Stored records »
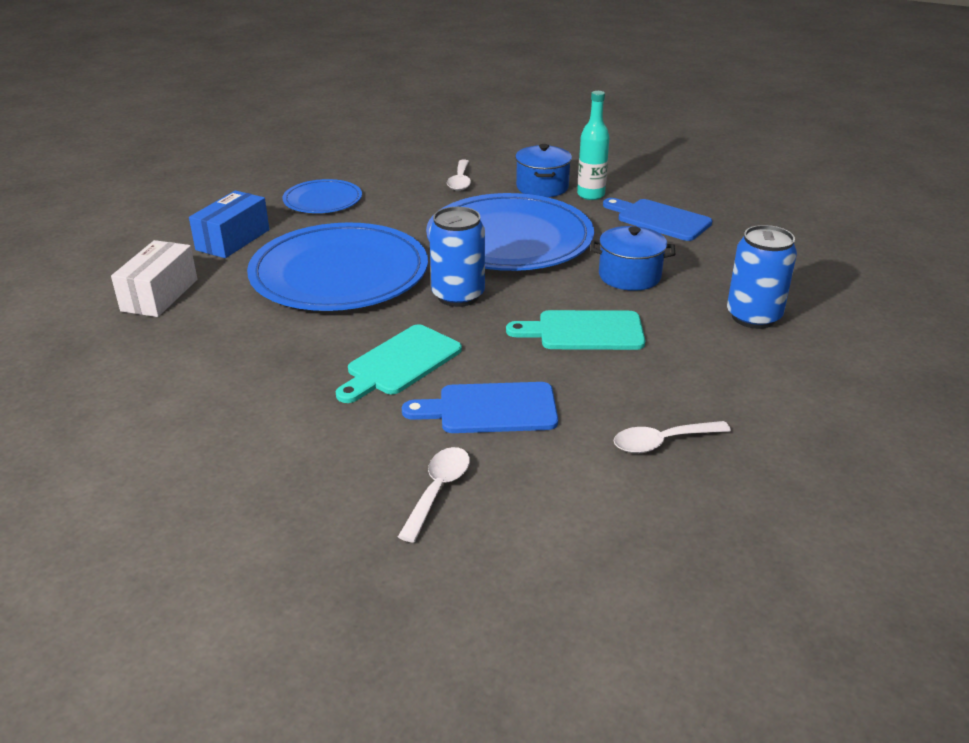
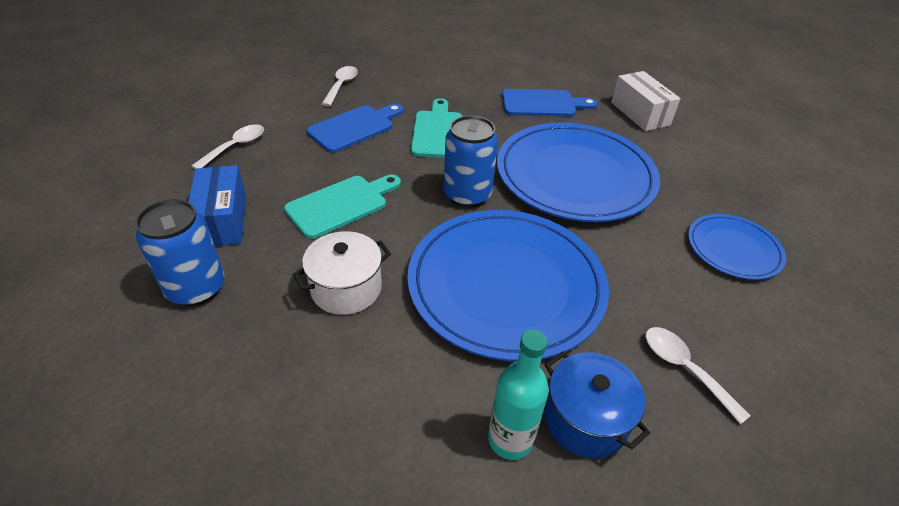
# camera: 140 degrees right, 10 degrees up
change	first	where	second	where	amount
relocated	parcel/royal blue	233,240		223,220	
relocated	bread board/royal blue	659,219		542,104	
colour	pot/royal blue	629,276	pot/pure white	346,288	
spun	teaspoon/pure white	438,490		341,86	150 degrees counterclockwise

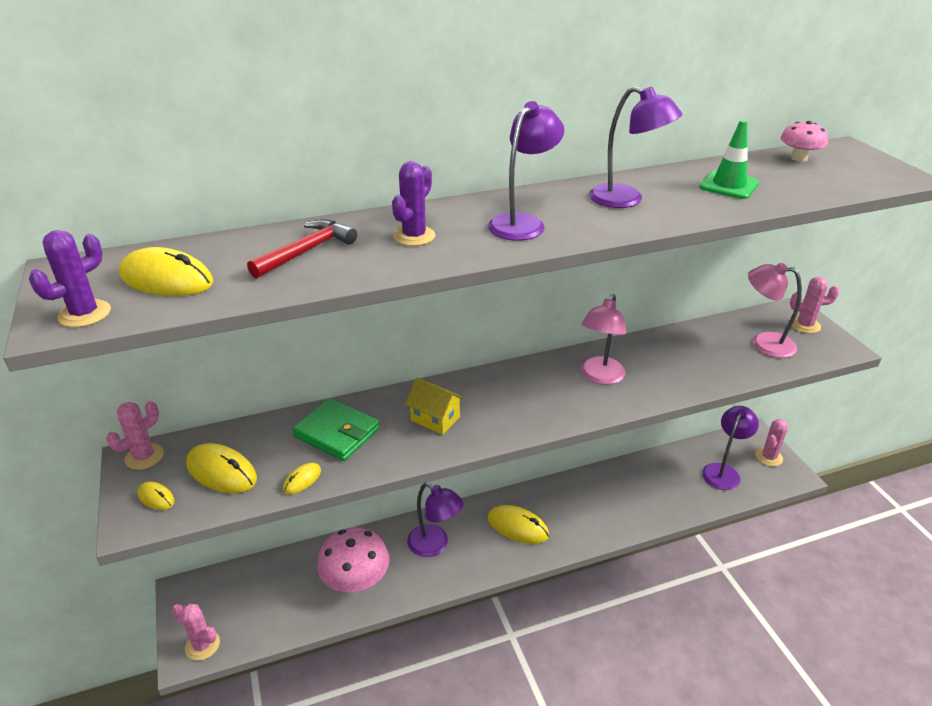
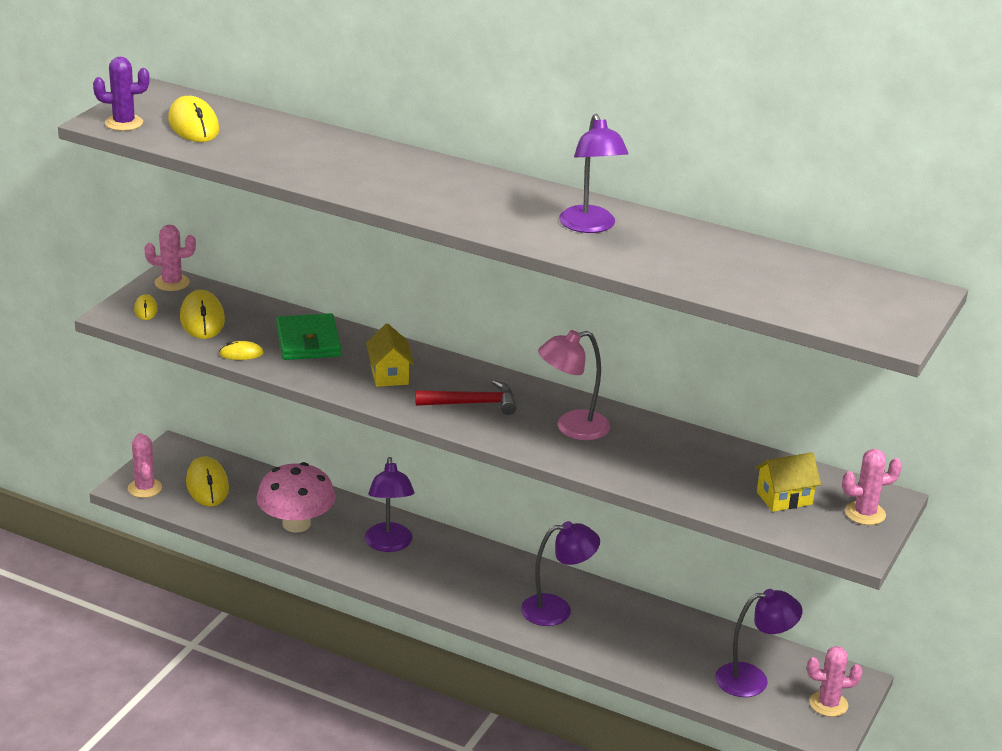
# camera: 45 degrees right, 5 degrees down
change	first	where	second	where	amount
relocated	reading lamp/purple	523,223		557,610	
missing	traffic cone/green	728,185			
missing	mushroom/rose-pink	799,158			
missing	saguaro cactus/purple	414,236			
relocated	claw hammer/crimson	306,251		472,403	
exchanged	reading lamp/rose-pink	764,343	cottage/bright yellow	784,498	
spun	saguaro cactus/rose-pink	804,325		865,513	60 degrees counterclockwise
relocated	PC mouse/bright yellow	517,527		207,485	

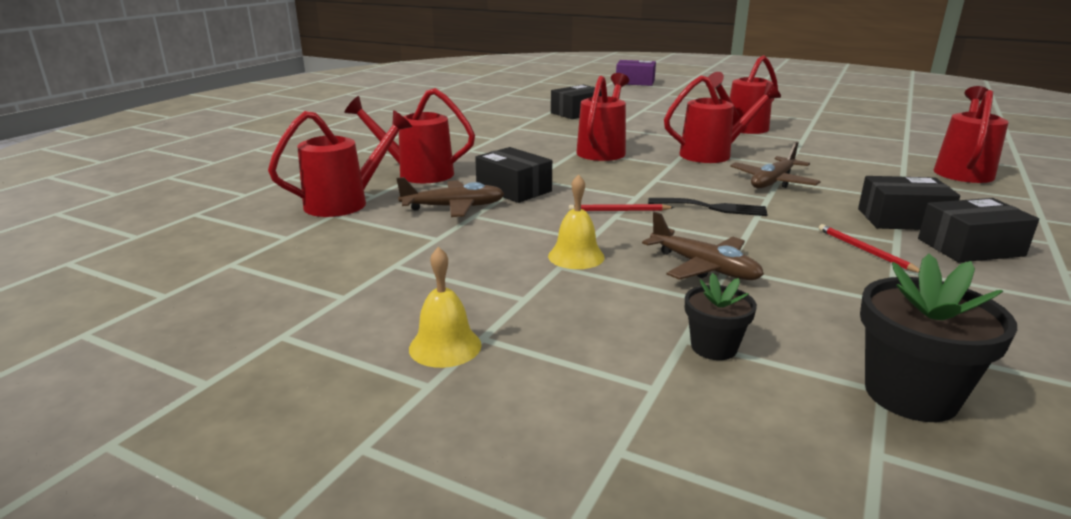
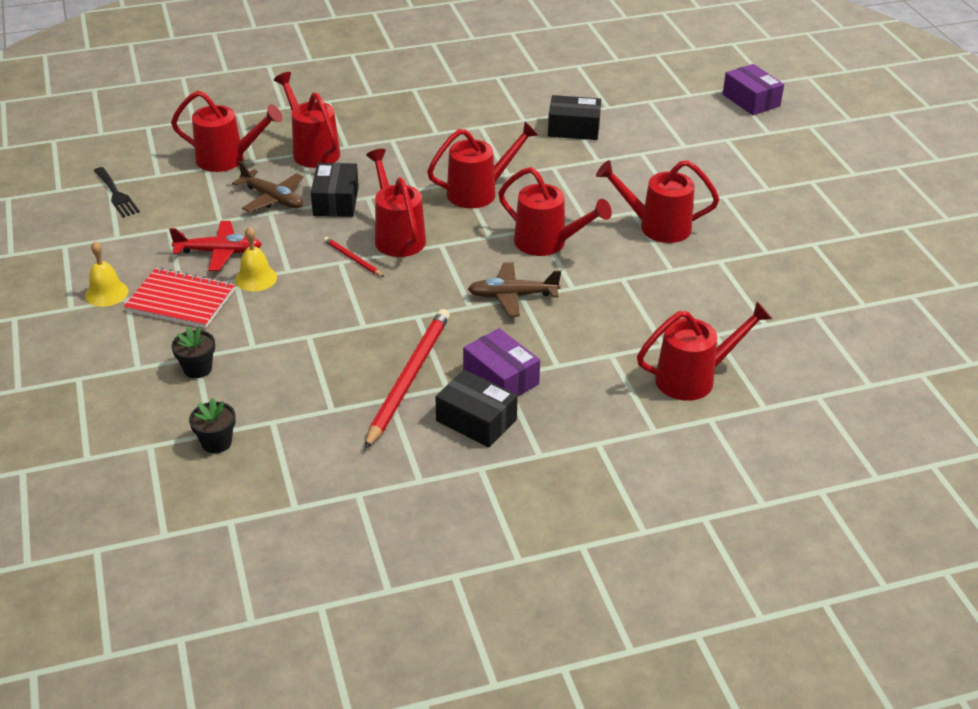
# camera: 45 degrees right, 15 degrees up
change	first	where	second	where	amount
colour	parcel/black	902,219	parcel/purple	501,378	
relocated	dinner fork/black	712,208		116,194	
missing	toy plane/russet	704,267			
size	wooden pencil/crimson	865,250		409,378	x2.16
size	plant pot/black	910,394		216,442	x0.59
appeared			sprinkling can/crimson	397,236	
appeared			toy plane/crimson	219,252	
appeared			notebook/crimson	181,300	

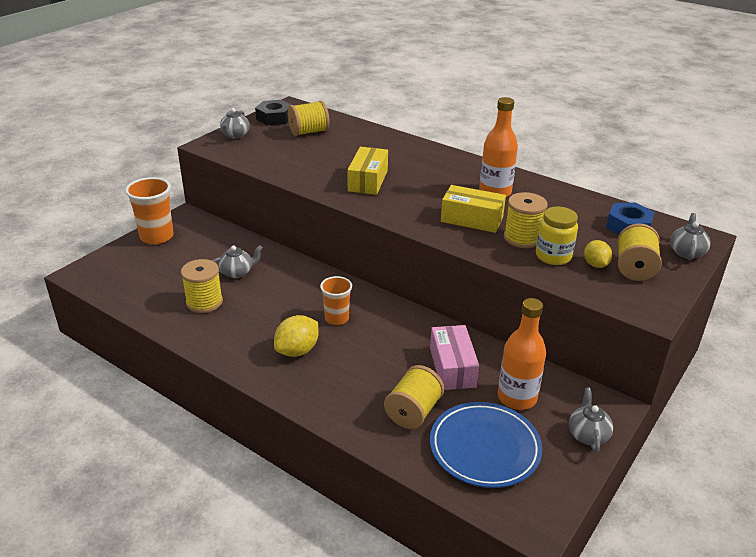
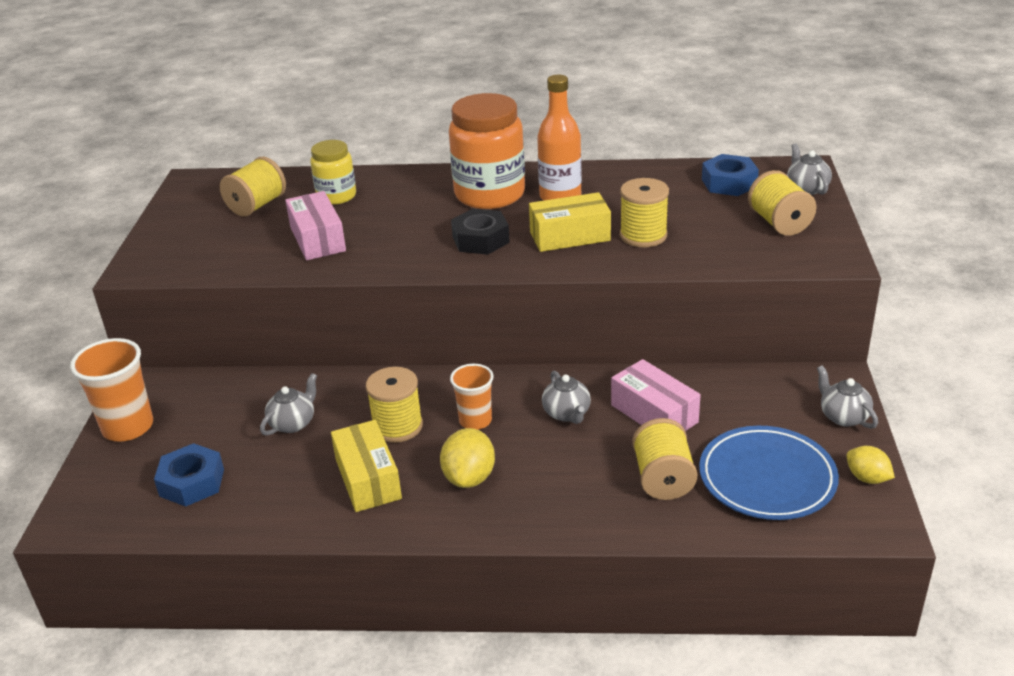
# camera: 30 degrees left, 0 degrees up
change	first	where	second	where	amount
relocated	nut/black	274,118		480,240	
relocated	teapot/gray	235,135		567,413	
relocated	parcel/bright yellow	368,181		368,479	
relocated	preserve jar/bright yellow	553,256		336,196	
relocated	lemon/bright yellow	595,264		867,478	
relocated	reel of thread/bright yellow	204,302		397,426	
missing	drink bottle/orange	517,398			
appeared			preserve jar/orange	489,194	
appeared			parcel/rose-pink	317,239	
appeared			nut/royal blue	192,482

YOUR INSTRUCTIONS » In your copy, include every record word for word but no pictures.

FINAL ANSWER »
# camera: 140 degrees right, 10 degrees up
change	first	where	second	where	amount
relocated	parcel/royal blue	233,240		223,220	
relocated	bread board/royal blue	659,219		542,104	
colour	pot/royal blue	629,276	pot/pure white	346,288	
spun	teaspoon/pure white	438,490		341,86	150 degrees counterclockwise

# camera: 45 degrees right, 5 degrees down
change	first	where	second	where	amount
relocated	reading lamp/purple	523,223		557,610	
missing	traffic cone/green	728,185			
missing	mushroom/rose-pink	799,158			
missing	saguaro cactus/purple	414,236			
relocated	claw hammer/crimson	306,251		472,403	
exchanged	reading lamp/rose-pink	764,343	cottage/bright yellow	784,498	
spun	saguaro cactus/rose-pink	804,325		865,513	60 degrees counterclockwise
relocated	PC mouse/bright yellow	517,527		207,485	

# camera: 45 degrees right, 15 degrees up
change	first	where	second	where	amount
colour	parcel/black	902,219	parcel/purple	501,378	
relocated	dinner fork/black	712,208		116,194	
missing	toy plane/russet	704,267			
size	wooden pencil/crimson	865,250		409,378	x2.16
size	plant pot/black	910,394		216,442	x0.59
appeared			sprinkling can/crimson	397,236	
appeared			toy plane/crimson	219,252	
appeared			notebook/crimson	181,300	

# camera: 30 degrees left, 0 degrees up
change	first	where	second	where	amount
relocated	nut/black	274,118		480,240	
relocated	teapot/gray	235,135		567,413	
relocated	parcel/bright yellow	368,181		368,479	
relocated	preserve jar/bright yellow	553,256		336,196	
relocated	lemon/bright yellow	595,264		867,478	
relocated	reel of thread/bright yellow	204,302		397,426	
missing	drink bottle/orange	517,398			
appeared			preserve jar/orange	489,194	
appeared			parcel/rose-pink	317,239	
appeared			nut/royal blue	192,482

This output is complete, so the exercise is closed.